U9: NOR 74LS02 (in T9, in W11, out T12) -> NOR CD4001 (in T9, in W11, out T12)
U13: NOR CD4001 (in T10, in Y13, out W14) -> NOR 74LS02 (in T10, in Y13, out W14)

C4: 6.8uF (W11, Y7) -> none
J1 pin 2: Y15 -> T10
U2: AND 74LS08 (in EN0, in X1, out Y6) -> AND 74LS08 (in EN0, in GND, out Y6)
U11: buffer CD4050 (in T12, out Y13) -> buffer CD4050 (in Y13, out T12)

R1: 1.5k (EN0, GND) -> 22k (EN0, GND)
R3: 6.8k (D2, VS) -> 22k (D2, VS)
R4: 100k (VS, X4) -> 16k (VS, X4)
# # # #
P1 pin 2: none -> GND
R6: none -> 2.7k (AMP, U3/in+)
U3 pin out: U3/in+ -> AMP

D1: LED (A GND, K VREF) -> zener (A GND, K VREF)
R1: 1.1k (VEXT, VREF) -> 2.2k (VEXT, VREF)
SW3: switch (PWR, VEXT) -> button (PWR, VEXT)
# # # #
*GOAL OF THE EXERCISE*
Once you find the line with "U13: NOR CD4001" in the entries above, output it and each line after it up to and including the line with "R4: 100k (VS, X4) -> 16k (VS, X4)", and nothing else.

*RESULT OF THIS EXERCISE*
U13: NOR CD4001 (in T10, in Y13, out W14) -> NOR 74LS02 (in T10, in Y13, out W14)

C4: 6.8uF (W11, Y7) -> none
J1 pin 2: Y15 -> T10
U2: AND 74LS08 (in EN0, in X1, out Y6) -> AND 74LS08 (in EN0, in GND, out Y6)
U11: buffer CD4050 (in T12, out Y13) -> buffer CD4050 (in Y13, out T12)

R1: 1.5k (EN0, GND) -> 22k (EN0, GND)
R3: 6.8k (D2, VS) -> 22k (D2, VS)
R4: 100k (VS, X4) -> 16k (VS, X4)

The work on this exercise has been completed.